> _WORK REQUEST_: Once you reach the line holding "pink flashlight: 9 -> 7", write out that line and every later one exactly, ending with the last line of the data; write nothing else.

Segment Start: RECORDS SHOWN

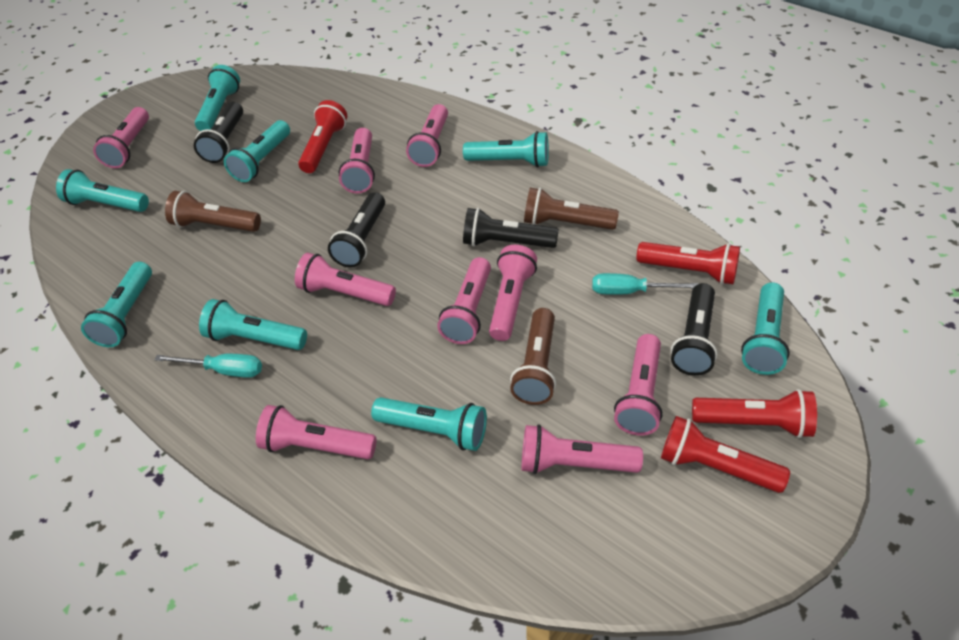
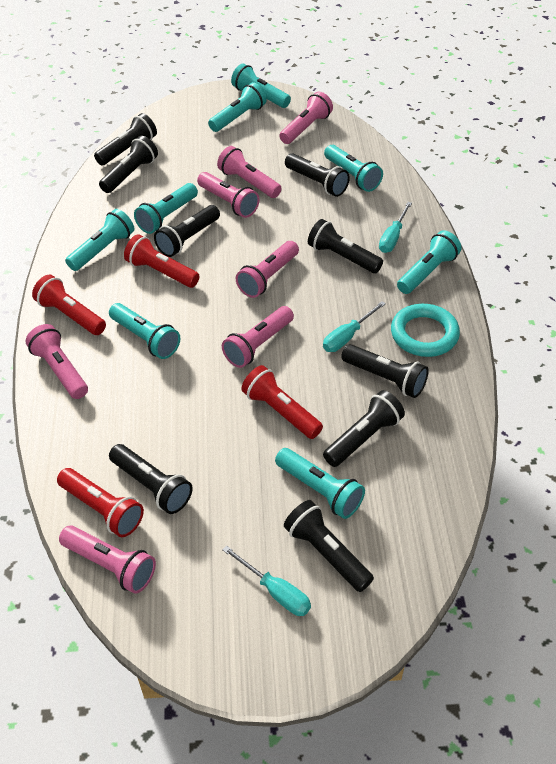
black flashlight: 4 -> 9
brown flashlight: 3 -> 0
pink flashlight: 9 -> 7
turquoise ring: 0 -> 1
turquoise screwdriver: 2 -> 3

Segment End: RECORDS SHOWN

> _TASK SOLUTION_:
pink flashlight: 9 -> 7
turquoise ring: 0 -> 1
turquoise screwdriver: 2 -> 3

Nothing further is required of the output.